= Exercise =
What you return should be the full listing, word for word, without a single image.

(Raw data)

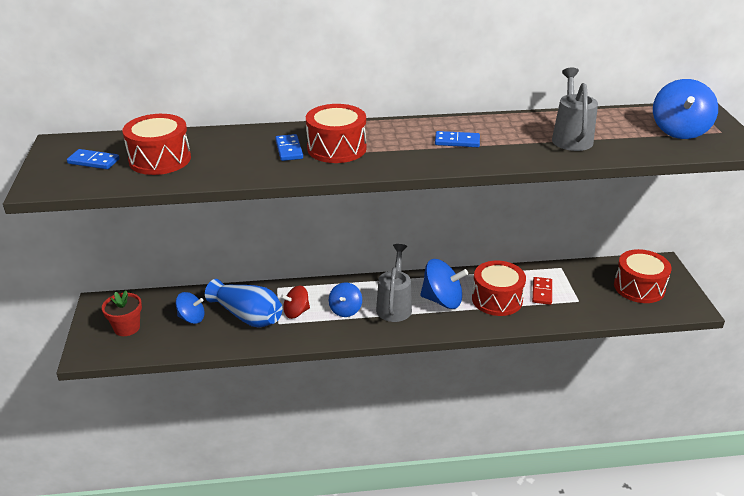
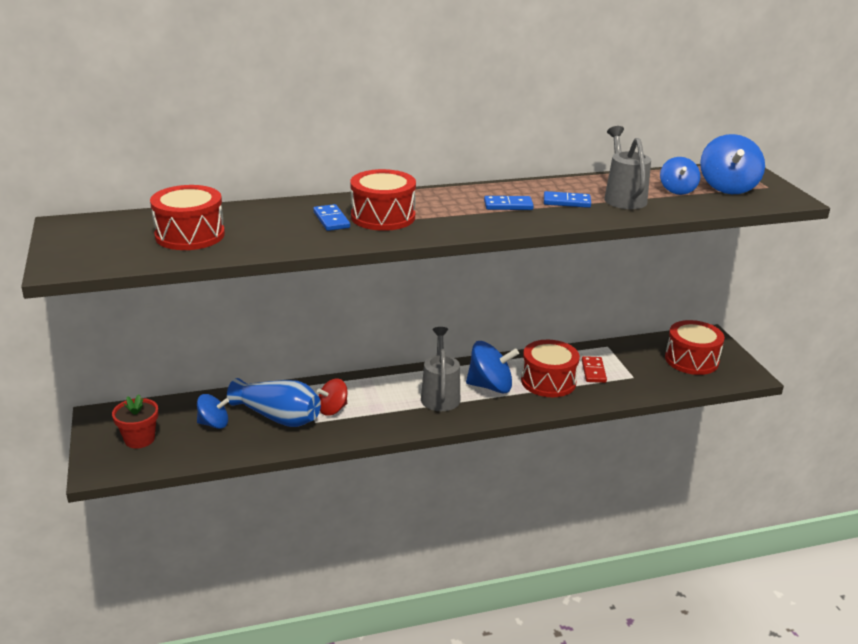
camera: 10 degrees left, 5 degrees down
blue domino [67,149,120,169] -> blue domino moved to [544,191,591,208]
blue spinning top [329,283,362,317] -> blue spinning top moved to [660,157,700,195]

(End Raw data)

= Reply to the exercise =
camera: 10 degrees left, 5 degrees down
blue domino [67,149,120,169] -> blue domino moved to [544,191,591,208]
blue spinning top [329,283,362,317] -> blue spinning top moved to [660,157,700,195]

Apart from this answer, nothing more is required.